• Directions: Restate word for word the lines that begin the listing and end with the line holding "TFT1 pin CS: GP14 -> GP4".

• Data excerpts:

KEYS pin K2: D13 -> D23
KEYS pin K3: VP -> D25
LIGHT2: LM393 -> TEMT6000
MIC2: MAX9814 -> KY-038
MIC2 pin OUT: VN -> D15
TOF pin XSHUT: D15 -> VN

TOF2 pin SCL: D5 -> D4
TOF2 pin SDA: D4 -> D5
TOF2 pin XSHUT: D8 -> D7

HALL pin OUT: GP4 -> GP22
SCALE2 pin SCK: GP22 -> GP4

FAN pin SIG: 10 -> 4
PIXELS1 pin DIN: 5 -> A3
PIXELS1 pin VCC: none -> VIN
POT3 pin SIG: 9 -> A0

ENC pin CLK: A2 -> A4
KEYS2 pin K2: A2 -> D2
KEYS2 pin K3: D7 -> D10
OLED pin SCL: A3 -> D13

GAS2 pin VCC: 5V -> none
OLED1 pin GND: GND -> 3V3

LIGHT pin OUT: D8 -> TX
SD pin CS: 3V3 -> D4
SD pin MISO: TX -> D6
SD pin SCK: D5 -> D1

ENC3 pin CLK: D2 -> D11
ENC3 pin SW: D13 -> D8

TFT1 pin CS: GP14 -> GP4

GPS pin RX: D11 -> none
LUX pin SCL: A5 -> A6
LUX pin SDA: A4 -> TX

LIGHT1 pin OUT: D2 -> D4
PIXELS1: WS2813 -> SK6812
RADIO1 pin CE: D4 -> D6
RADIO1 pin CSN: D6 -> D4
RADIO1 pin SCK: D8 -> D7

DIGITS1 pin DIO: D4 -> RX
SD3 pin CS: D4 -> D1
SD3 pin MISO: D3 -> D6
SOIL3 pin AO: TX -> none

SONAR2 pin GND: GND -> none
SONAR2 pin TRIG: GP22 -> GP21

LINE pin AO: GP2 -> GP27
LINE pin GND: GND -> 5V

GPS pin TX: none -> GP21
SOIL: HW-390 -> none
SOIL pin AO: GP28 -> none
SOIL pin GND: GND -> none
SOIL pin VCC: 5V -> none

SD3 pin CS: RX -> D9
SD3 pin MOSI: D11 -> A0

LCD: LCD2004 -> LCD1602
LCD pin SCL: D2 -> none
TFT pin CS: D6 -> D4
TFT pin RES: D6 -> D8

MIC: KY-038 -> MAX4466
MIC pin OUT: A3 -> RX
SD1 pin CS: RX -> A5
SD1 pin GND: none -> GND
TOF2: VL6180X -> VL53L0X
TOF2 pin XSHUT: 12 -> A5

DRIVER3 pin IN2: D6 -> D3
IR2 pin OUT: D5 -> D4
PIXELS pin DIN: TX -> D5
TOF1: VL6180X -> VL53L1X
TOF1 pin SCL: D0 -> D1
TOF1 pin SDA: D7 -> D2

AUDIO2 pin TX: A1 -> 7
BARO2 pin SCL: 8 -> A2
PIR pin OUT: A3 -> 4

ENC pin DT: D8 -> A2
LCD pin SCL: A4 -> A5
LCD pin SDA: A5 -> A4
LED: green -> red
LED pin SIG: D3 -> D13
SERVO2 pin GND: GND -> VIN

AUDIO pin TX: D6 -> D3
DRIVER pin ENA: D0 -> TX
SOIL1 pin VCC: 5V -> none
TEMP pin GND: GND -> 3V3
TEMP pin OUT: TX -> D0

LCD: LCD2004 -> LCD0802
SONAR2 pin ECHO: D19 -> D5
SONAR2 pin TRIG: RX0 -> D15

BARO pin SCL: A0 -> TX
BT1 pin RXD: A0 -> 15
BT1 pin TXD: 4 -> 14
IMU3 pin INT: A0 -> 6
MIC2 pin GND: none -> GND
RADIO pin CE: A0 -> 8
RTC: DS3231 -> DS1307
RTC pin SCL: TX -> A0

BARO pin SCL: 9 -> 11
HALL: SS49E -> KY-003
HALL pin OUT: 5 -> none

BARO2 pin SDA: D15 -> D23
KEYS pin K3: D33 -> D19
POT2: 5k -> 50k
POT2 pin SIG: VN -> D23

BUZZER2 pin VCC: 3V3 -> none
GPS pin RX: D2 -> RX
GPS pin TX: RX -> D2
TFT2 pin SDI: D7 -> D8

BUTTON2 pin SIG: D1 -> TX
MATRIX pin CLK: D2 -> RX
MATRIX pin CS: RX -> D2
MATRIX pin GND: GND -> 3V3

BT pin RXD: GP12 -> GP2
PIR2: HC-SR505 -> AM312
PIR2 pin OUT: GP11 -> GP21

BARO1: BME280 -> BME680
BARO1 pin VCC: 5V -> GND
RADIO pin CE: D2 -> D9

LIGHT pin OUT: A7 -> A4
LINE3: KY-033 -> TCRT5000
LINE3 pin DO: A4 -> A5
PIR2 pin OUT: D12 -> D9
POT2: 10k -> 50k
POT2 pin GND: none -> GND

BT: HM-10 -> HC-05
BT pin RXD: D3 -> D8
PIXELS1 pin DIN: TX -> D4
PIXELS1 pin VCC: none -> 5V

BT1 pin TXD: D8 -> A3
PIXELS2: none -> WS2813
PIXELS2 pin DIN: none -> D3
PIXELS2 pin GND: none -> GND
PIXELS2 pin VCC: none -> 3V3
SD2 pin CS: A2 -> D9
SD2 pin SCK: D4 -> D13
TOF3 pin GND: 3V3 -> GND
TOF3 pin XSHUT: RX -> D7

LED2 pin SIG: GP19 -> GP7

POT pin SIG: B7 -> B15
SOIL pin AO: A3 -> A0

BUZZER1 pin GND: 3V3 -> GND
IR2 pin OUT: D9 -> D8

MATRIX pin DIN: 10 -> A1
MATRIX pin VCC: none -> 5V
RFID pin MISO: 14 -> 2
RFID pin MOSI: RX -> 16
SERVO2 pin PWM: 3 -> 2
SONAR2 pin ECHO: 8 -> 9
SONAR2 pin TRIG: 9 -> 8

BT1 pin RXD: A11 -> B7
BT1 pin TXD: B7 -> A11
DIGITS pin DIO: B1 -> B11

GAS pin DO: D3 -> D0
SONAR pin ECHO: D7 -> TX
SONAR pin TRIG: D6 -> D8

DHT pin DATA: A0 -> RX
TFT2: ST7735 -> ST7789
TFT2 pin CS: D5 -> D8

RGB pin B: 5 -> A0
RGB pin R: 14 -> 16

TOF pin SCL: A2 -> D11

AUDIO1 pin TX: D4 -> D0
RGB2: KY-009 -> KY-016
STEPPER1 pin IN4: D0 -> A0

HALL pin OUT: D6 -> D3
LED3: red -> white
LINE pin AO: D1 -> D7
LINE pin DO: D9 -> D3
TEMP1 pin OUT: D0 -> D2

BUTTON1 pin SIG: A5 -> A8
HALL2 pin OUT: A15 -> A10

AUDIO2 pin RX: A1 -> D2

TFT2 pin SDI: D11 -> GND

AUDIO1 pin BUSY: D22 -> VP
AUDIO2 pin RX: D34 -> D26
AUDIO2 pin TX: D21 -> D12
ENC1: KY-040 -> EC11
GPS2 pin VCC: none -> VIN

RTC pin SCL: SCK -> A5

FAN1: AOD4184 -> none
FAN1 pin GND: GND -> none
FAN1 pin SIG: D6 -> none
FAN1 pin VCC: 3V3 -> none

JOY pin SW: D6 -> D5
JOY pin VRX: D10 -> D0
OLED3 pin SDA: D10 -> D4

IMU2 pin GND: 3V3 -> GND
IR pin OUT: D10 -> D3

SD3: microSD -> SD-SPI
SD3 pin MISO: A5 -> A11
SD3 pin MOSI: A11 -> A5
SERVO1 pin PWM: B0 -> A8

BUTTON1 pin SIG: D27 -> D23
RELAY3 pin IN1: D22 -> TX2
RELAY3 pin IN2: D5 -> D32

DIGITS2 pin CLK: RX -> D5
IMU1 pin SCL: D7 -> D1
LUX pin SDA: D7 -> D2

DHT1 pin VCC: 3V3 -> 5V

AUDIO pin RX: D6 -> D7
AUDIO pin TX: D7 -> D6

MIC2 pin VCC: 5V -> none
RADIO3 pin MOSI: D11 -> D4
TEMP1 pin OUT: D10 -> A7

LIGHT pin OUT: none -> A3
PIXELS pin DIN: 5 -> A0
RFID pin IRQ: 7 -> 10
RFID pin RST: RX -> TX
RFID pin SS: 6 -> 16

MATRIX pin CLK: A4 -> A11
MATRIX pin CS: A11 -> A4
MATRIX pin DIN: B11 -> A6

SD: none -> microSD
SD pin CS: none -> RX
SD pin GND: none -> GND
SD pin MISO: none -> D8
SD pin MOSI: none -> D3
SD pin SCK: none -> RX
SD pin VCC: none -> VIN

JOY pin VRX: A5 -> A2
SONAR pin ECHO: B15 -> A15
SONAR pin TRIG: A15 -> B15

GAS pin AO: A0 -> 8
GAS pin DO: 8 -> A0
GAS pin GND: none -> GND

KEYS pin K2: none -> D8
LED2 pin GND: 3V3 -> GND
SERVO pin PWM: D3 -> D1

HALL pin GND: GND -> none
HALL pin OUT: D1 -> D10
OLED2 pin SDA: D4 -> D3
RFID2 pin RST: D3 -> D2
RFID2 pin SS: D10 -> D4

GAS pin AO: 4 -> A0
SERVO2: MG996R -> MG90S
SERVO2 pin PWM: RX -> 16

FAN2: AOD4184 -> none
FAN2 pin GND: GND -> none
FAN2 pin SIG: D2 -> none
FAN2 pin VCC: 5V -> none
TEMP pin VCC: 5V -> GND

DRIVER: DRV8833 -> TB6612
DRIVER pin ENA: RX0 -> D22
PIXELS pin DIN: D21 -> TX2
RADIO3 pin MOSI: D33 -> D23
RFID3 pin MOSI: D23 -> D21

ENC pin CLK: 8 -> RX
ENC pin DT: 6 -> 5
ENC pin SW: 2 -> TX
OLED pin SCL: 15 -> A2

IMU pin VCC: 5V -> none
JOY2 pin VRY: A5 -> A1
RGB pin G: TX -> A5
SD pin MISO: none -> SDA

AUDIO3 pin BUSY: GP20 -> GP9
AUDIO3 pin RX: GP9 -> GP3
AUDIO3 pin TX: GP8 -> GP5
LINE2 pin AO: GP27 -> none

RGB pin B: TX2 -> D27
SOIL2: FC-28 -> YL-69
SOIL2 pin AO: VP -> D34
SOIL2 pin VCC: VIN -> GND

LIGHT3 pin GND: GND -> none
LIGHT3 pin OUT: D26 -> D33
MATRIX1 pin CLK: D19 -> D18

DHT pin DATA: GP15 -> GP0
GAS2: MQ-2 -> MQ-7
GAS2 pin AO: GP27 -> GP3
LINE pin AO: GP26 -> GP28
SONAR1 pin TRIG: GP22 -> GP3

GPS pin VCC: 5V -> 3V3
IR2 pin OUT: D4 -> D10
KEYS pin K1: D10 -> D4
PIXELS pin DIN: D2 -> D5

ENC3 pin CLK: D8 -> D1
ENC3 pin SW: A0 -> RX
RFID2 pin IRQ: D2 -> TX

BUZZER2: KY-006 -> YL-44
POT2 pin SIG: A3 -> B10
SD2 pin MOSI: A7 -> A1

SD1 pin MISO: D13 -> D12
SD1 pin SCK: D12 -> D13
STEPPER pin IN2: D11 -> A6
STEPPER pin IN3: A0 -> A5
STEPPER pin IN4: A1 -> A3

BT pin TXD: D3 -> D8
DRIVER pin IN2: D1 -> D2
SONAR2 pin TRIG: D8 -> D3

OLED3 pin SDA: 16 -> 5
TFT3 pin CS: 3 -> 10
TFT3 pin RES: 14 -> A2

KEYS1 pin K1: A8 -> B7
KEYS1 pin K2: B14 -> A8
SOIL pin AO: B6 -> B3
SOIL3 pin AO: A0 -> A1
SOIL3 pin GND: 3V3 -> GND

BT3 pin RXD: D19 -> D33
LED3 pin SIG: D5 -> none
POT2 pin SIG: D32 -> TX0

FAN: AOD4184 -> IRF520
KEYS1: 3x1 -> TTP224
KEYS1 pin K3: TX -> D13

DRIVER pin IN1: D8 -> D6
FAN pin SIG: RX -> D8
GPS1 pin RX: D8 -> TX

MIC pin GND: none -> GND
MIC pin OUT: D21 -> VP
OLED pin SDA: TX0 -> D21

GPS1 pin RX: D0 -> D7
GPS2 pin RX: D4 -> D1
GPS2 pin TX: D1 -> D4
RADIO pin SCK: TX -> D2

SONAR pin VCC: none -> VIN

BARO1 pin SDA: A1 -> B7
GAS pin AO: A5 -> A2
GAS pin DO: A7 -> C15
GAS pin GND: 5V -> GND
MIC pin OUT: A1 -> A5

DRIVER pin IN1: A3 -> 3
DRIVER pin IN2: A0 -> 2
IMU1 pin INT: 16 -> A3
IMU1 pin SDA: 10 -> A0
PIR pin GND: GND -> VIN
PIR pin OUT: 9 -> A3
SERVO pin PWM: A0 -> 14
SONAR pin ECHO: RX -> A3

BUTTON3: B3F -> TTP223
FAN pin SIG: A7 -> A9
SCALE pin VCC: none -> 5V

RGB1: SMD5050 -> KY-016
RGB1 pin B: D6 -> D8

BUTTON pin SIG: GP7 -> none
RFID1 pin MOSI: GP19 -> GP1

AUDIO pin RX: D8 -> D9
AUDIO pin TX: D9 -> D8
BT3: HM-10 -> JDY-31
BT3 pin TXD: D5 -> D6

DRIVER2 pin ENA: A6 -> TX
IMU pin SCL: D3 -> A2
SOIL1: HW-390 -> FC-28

• Task answer:
KEYS pin K2: D13 -> D23
KEYS pin K3: VP -> D25
LIGHT2: LM393 -> TEMT6000
MIC2: MAX9814 -> KY-038
MIC2 pin OUT: VN -> D15
TOF pin XSHUT: D15 -> VN

TOF2 pin SCL: D5 -> D4
TOF2 pin SDA: D4 -> D5
TOF2 pin XSHUT: D8 -> D7

HALL pin OUT: GP4 -> GP22
SCALE2 pin SCK: GP22 -> GP4

FAN pin SIG: 10 -> 4
PIXELS1 pin DIN: 5 -> A3
PIXELS1 pin VCC: none -> VIN
POT3 pin SIG: 9 -> A0

ENC pin CLK: A2 -> A4
KEYS2 pin K2: A2 -> D2
KEYS2 pin K3: D7 -> D10
OLED pin SCL: A3 -> D13

GAS2 pin VCC: 5V -> none
OLED1 pin GND: GND -> 3V3

LIGHT pin OUT: D8 -> TX
SD pin CS: 3V3 -> D4
SD pin MISO: TX -> D6
SD pin SCK: D5 -> D1

ENC3 pin CLK: D2 -> D11
ENC3 pin SW: D13 -> D8

TFT1 pin CS: GP14 -> GP4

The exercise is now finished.